Activity: Scan the entries that follow for the word "tile", then report every line in which it appears.
◇ ◇ ◇ ◇ ◇ ◇ ◇
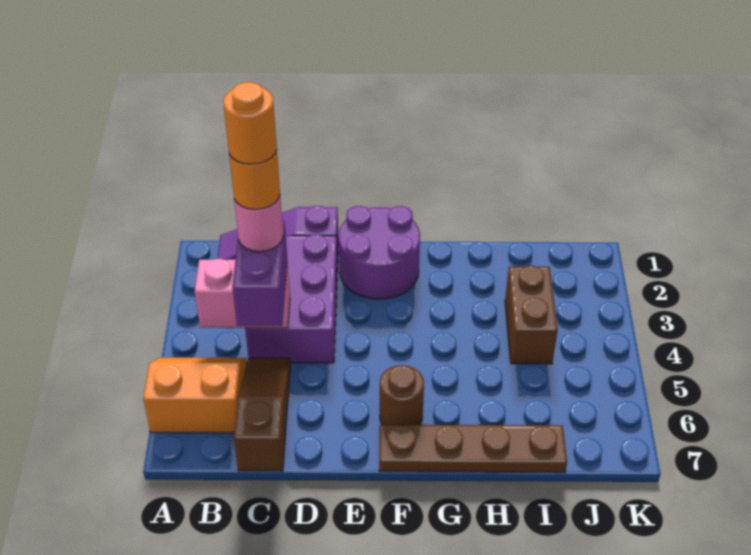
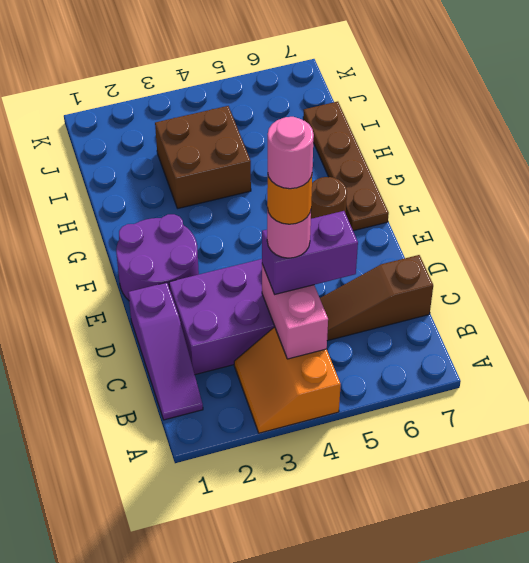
orange slope A5:B6 level 1 top 6 -> orange slope A3:B4 level 1 top 4
orange round brick C4 level 6 -> pink round brick C4 level 6
brown brick I3:I4 level 1 -> brown brick H3:I4 level 1

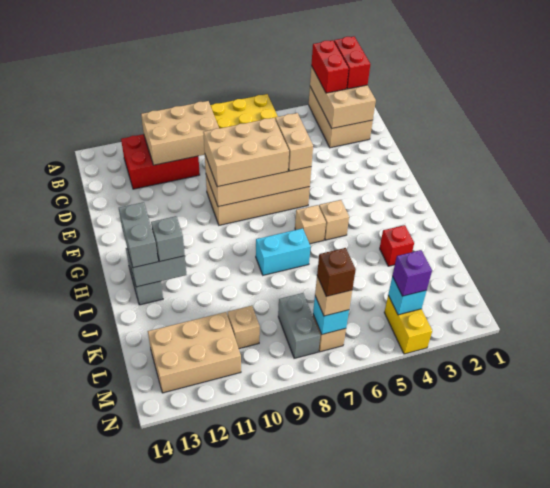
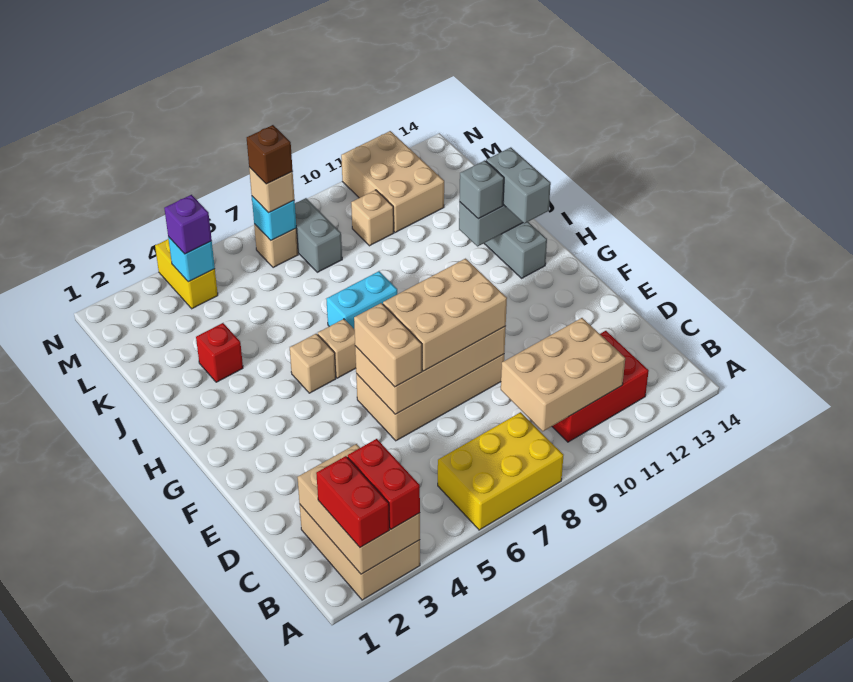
tan brick L11:M13 level 1 -> tan brick L11:N12 level 1

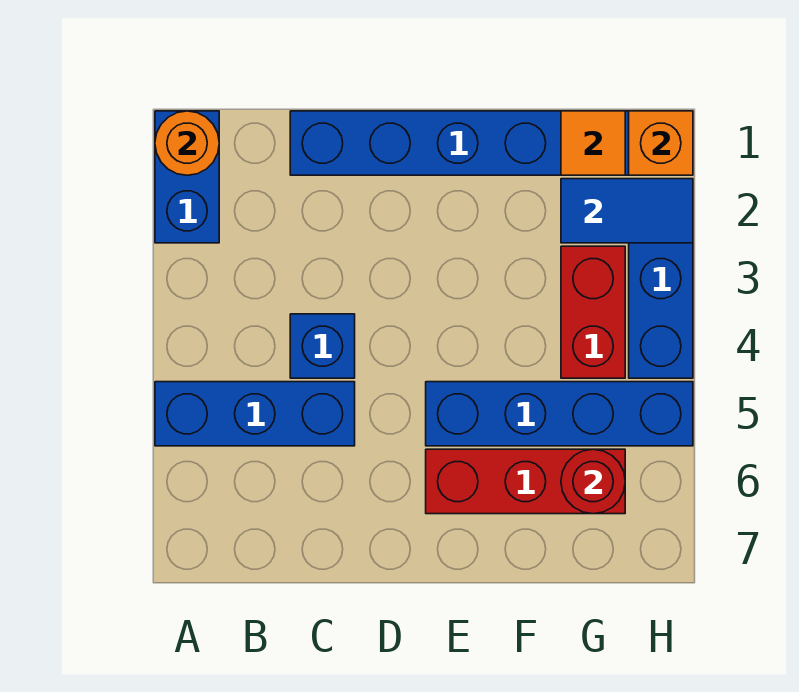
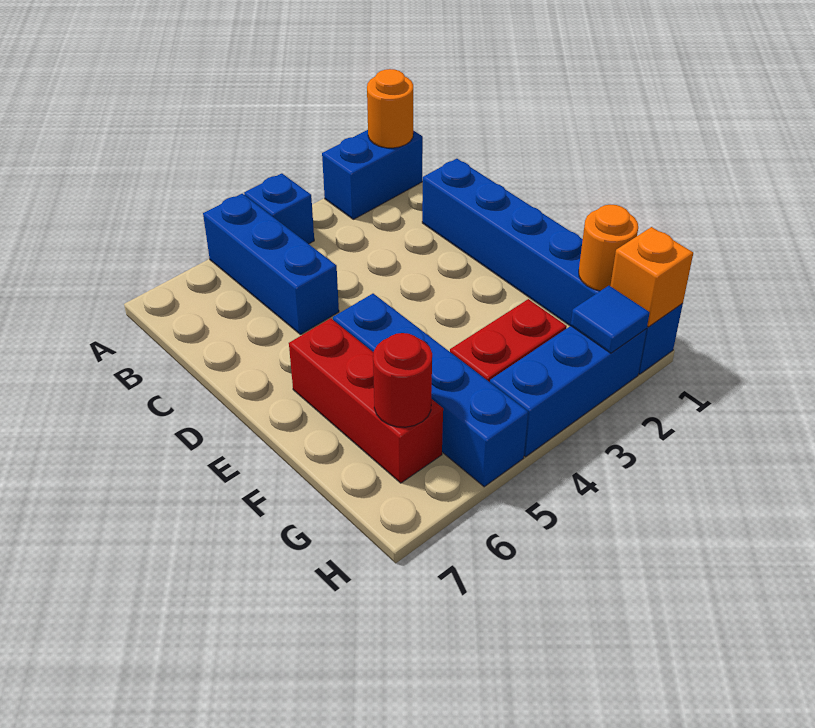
blue brick C4 level 1 -> blue brick A4 level 1
orange tile G1 level 2 -> orange round brick G1 level 2
blue tile G2:H2 level 2 -> blue tile H2 level 2

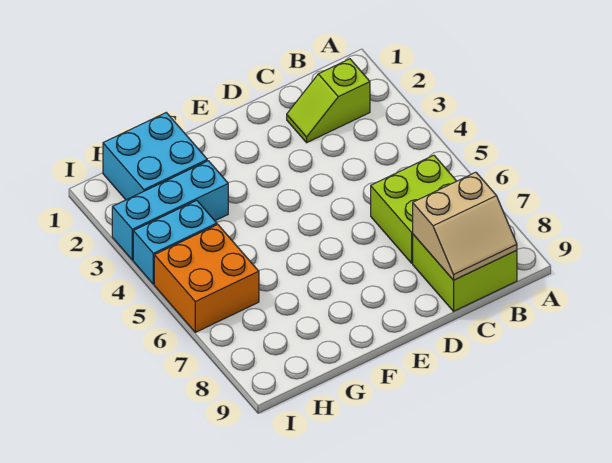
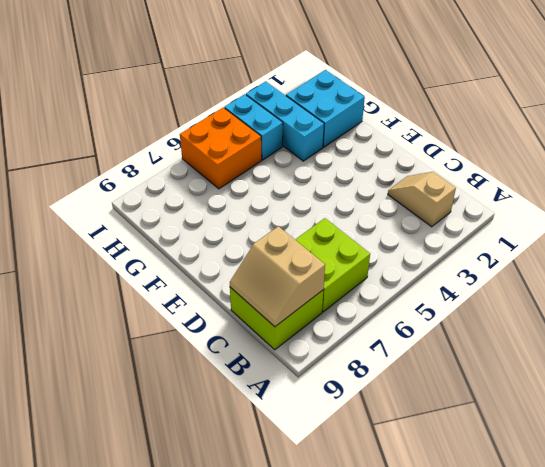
lime slope B2:C2 level 1 top B -> tan slope B2:C2 level 1 top B

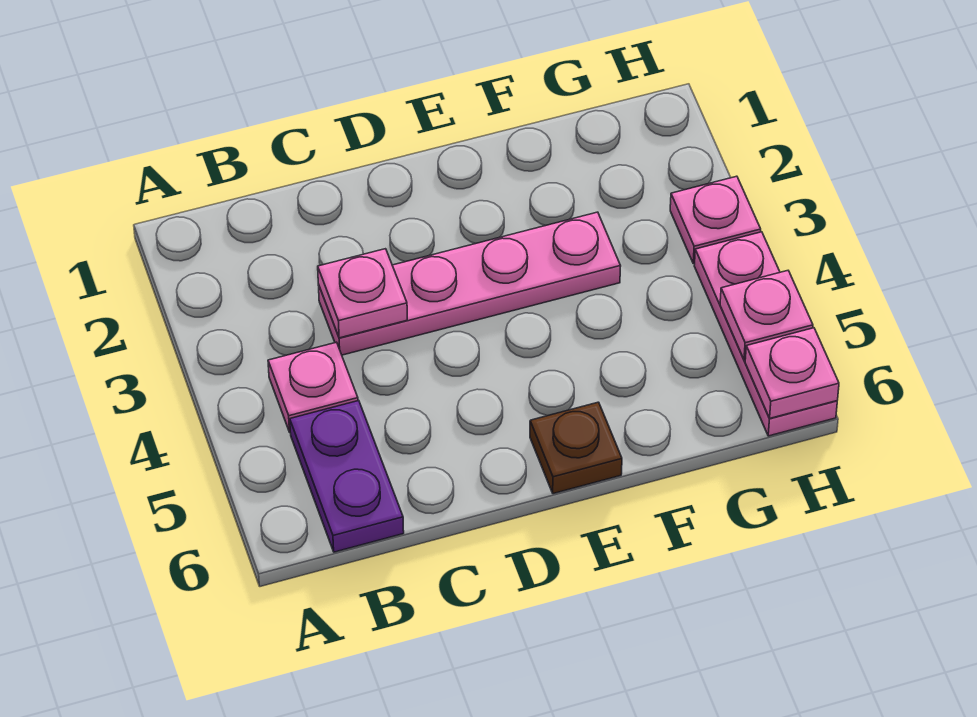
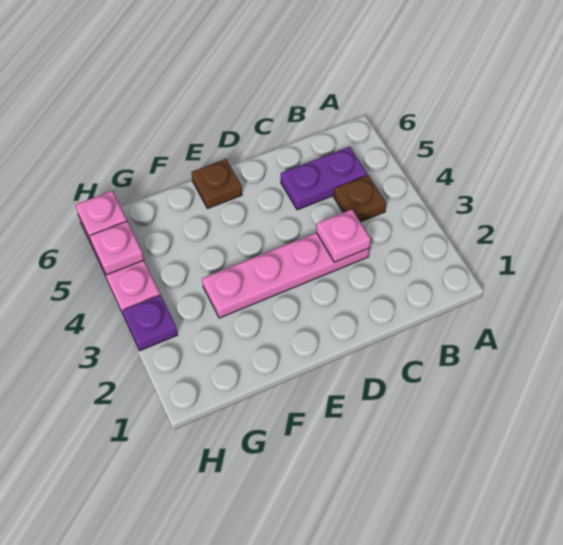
pink plate B4 level 1 -> brown plate B4 level 1
purple plate B5:B6 level 1 -> purple plate B5:C5 level 1
pink plate H3 level 1 -> purple plate H3 level 1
◇ ◇ ◇ ◇ ◇ ◇ ◇
Finished task:
orange tile G1 level 2 -> orange round brick G1 level 2
blue tile G2:H2 level 2 -> blue tile H2 level 2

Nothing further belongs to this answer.